→ **EXERCISE BRIEF**:
Below are entries. Give back exactly the lines from the one containing "none -> white brick F1:F4 level 1" through the one containing "white tile E3:F5", inclusive, without the pictures.

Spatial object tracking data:
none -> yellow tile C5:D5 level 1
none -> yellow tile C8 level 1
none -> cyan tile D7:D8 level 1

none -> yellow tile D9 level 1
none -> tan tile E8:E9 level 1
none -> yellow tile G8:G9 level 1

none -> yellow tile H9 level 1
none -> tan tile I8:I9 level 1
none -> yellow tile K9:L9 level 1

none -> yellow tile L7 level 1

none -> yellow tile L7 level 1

* * *

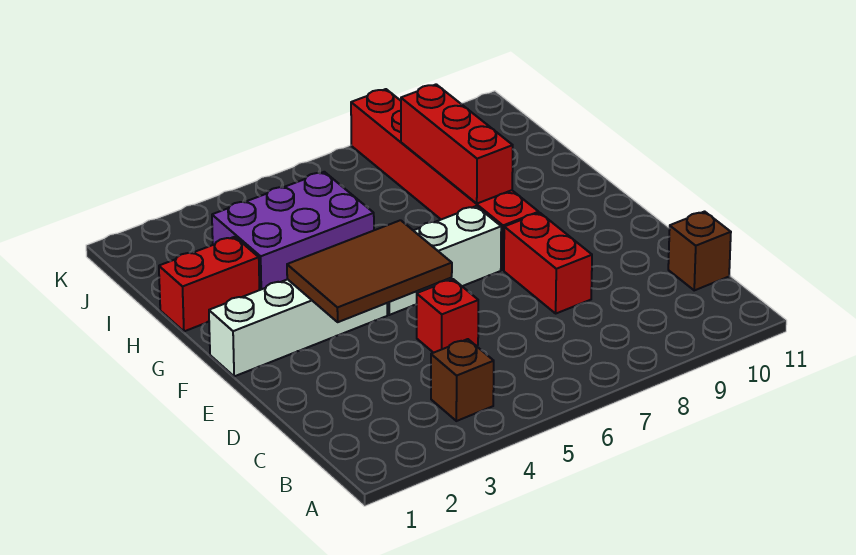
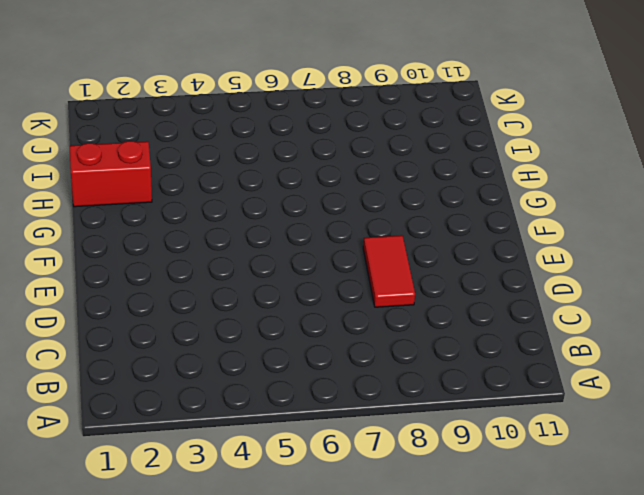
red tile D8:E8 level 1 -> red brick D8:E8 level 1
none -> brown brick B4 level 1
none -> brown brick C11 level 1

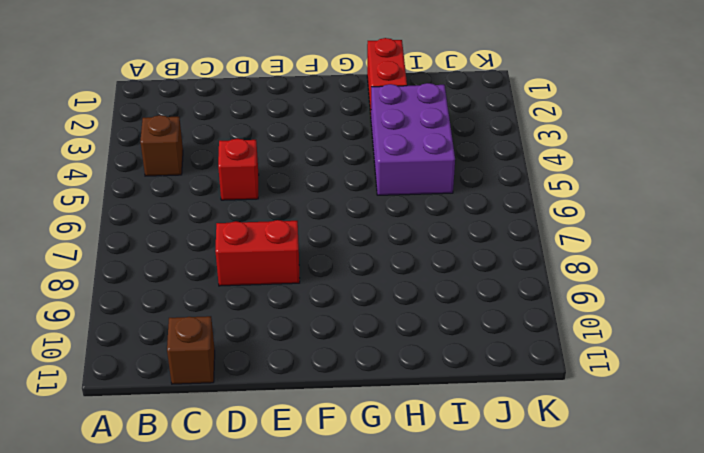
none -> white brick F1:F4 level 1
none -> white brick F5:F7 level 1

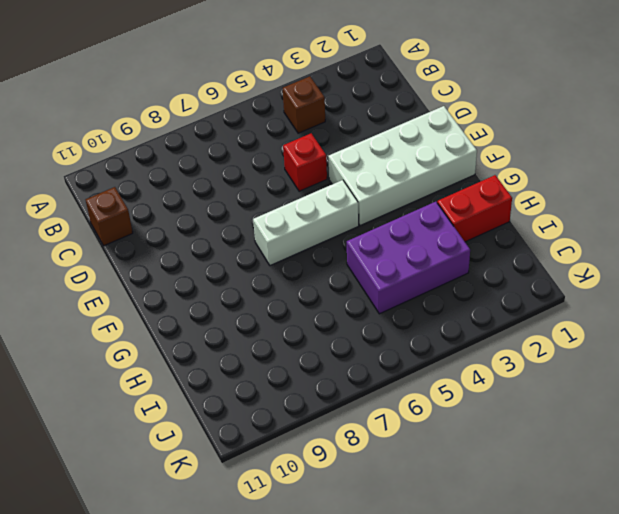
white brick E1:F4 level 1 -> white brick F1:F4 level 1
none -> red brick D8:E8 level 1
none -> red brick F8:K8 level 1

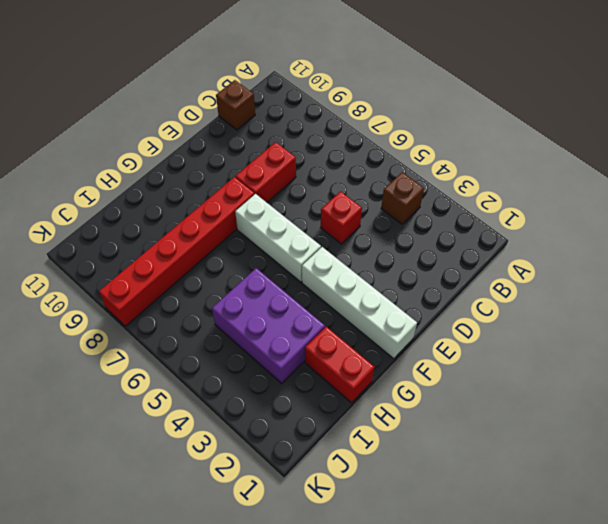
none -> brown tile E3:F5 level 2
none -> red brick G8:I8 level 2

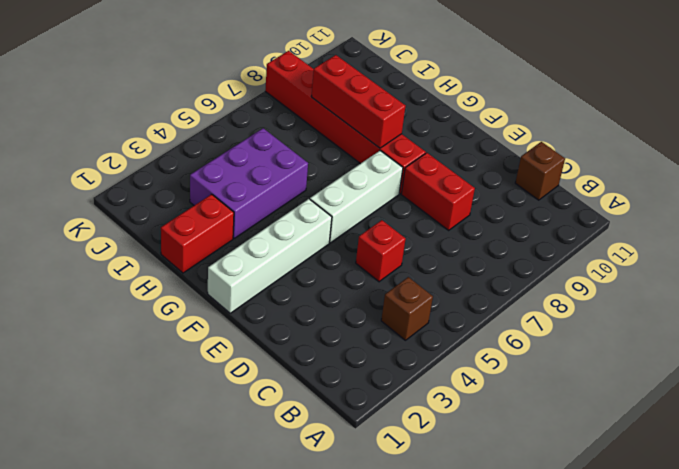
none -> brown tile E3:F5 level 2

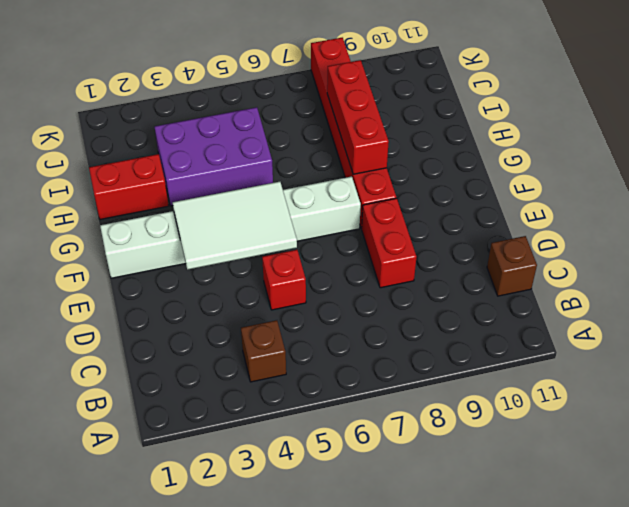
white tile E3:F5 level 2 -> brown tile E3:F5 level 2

→ **EXPECTED OUTPUT**:
none -> white brick F1:F4 level 1
none -> white brick F5:F7 level 1

white brick E1:F4 level 1 -> white brick F1:F4 level 1
none -> red brick D8:E8 level 1
none -> red brick F8:K8 level 1

none -> brown tile E3:F5 level 2
none -> red brick G8:I8 level 2

none -> brown tile E3:F5 level 2

white tile E3:F5 level 2 -> brown tile E3:F5 level 2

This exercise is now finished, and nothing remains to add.